Problem description. Find the word "whirligig" in the data below and copy each line that holds it.

[Excerpts from a dataset]
----------

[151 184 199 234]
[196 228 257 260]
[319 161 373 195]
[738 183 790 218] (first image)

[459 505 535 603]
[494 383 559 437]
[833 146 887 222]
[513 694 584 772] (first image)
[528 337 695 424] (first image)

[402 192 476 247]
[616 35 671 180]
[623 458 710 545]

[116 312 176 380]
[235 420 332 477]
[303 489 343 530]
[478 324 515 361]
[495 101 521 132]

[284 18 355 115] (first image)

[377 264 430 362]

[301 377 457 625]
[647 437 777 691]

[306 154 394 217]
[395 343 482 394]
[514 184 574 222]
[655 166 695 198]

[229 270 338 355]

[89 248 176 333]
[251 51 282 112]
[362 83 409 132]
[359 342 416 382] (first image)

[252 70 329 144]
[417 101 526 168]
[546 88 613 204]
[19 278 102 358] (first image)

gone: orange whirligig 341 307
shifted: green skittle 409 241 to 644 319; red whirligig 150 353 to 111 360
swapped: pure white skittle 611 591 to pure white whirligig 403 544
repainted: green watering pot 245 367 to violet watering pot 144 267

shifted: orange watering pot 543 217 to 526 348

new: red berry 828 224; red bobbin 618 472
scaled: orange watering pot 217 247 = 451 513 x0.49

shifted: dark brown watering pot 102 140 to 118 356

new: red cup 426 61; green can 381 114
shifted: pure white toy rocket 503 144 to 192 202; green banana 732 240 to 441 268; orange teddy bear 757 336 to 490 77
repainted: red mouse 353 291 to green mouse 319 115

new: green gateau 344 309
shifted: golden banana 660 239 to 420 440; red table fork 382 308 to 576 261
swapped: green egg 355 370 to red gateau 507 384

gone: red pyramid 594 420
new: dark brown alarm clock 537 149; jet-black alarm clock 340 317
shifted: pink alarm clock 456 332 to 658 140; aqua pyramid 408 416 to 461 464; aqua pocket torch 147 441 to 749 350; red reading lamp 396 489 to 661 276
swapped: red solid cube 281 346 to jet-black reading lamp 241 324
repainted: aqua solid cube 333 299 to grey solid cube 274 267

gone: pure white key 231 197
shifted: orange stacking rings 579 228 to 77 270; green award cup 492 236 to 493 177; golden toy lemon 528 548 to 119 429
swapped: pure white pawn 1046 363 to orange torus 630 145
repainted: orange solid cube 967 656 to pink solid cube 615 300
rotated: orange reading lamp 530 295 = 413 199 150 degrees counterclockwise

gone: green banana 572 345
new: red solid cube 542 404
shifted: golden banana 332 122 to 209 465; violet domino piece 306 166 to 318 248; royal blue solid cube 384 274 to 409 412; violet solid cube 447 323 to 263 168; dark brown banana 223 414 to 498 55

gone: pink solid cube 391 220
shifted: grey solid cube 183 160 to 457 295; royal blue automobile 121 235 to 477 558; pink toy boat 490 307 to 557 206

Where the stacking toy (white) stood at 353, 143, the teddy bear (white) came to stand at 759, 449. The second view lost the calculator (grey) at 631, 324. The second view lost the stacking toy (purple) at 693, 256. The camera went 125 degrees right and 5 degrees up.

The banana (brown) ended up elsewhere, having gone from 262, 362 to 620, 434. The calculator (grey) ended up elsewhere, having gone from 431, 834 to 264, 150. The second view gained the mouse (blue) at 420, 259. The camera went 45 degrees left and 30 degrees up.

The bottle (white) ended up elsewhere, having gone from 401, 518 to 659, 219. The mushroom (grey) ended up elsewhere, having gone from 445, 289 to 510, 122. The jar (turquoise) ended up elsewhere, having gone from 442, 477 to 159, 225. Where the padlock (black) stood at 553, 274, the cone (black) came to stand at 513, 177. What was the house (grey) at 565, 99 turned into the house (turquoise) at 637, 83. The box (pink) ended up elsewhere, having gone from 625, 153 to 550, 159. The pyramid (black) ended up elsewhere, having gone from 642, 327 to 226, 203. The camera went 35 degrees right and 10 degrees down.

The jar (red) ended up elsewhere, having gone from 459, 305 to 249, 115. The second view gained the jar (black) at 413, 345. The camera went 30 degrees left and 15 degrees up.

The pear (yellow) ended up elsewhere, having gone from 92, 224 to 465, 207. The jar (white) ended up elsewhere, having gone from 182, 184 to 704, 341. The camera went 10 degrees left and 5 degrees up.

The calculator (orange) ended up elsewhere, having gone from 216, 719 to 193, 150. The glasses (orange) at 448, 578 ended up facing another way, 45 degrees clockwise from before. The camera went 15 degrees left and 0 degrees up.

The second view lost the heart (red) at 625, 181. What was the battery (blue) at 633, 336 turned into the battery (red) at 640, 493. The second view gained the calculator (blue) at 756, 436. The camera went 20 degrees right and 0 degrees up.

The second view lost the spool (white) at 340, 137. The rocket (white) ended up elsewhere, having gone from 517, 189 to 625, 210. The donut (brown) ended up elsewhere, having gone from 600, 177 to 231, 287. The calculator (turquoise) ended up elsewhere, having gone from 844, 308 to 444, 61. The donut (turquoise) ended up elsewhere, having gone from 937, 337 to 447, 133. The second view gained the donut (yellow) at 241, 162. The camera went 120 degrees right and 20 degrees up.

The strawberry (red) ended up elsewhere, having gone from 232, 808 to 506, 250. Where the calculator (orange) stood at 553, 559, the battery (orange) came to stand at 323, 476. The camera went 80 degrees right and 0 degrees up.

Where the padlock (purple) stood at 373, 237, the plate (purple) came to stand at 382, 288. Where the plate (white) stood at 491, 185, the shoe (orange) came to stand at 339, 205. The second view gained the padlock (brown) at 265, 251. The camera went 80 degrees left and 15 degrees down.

----------

Exercise solution.
gone: orange whirligig 341 307
shifted: green skittle 409 241 to 644 319; red whirligig 150 353 to 111 360
swapped: pure white skittle 611 591 to pure white whirligig 403 544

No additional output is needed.